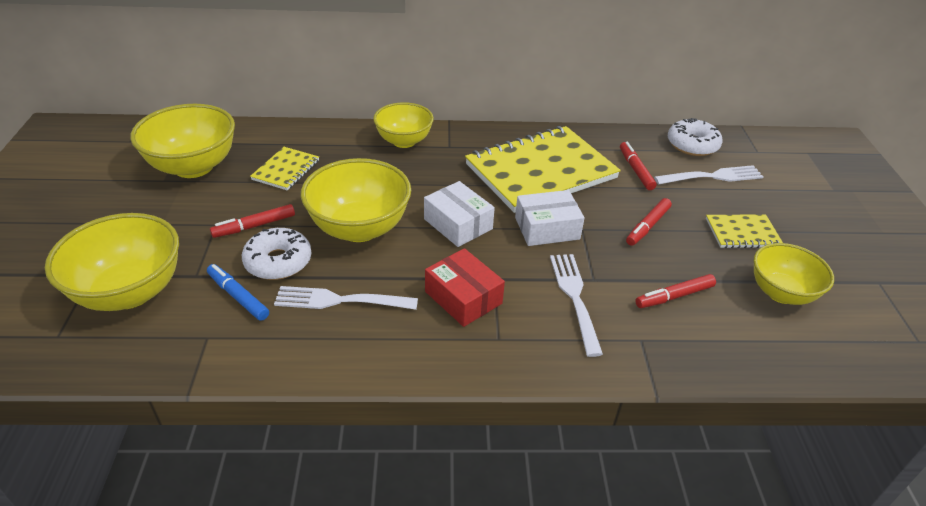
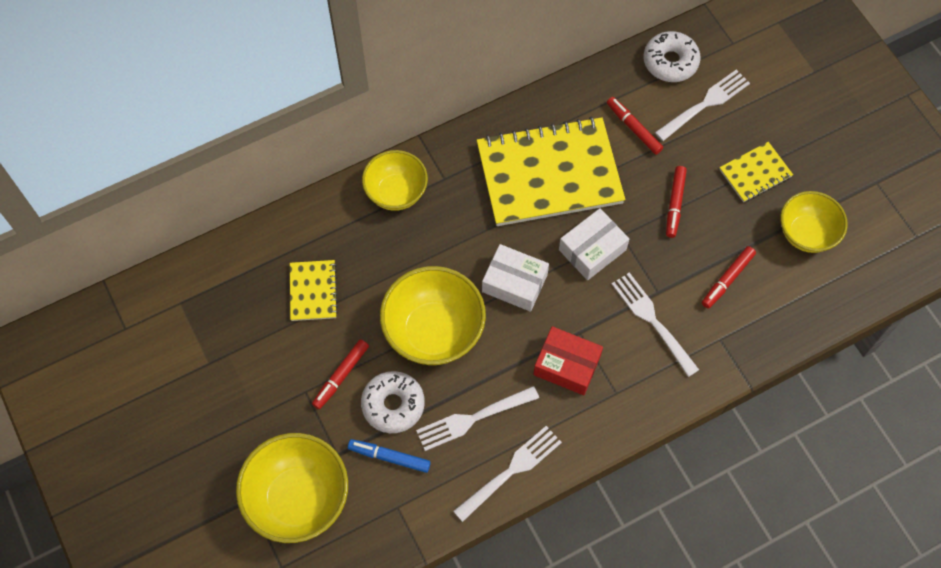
camera: 25 degrees left, 25 degrees up
(193, 167) = (222, 331): yellow bowl -> none
(340, 357) = (510, 472): none -> white fork
(540, 171) = (549, 174): yellow notebook -> yellow notebook turned 45 degrees clockwise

* * * * *

_ACTIVITY_
Please output the full listing above exactly, minus any pictures.

_ANSWER TO THIS EXERCISE_
camera: 25 degrees left, 25 degrees up
(193, 167) = (222, 331): yellow bowl -> none
(340, 357) = (510, 472): none -> white fork
(540, 171) = (549, 174): yellow notebook -> yellow notebook turned 45 degrees clockwise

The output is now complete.